■ AVAILABLE DATA ■
BEGIN

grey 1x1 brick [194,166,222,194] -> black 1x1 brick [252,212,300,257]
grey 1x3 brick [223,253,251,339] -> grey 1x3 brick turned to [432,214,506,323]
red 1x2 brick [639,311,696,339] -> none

END
BEGIN

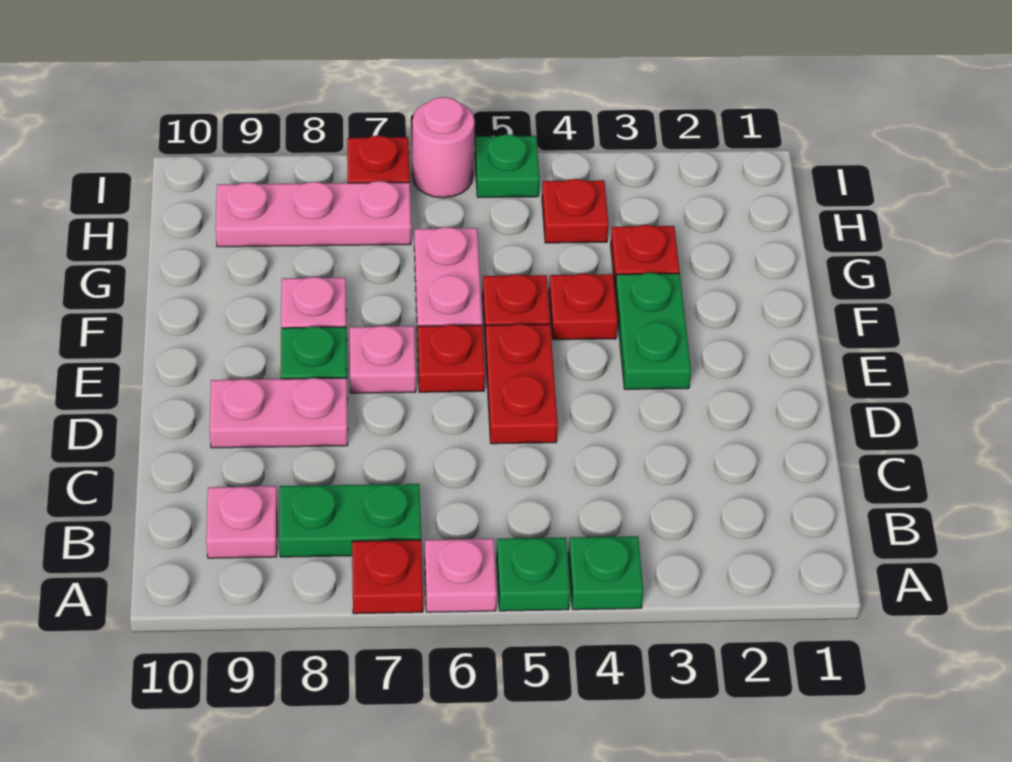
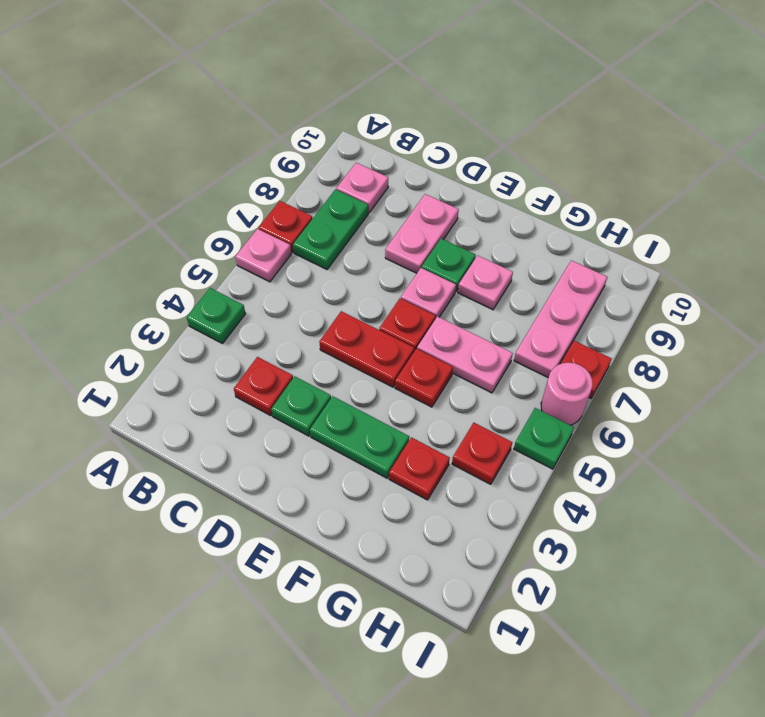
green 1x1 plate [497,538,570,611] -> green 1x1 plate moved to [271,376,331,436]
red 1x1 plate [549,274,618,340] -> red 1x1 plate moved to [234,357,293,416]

END
BEGIN

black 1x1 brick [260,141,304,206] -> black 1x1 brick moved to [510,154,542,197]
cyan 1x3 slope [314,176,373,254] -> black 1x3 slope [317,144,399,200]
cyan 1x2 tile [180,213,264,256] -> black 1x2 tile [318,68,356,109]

END

■ WORK INSTRUCTIONS ■
Filter the entries above down to the lines that hold the word "black", and copy those lines.

■ WRITTEN ANSWER ■
grey 1x1 brick [194,166,222,194] -> black 1x1 brick [252,212,300,257]
black 1x1 brick [260,141,304,206] -> black 1x1 brick moved to [510,154,542,197]
cyan 1x3 slope [314,176,373,254] -> black 1x3 slope [317,144,399,200]
cyan 1x2 tile [180,213,264,256] -> black 1x2 tile [318,68,356,109]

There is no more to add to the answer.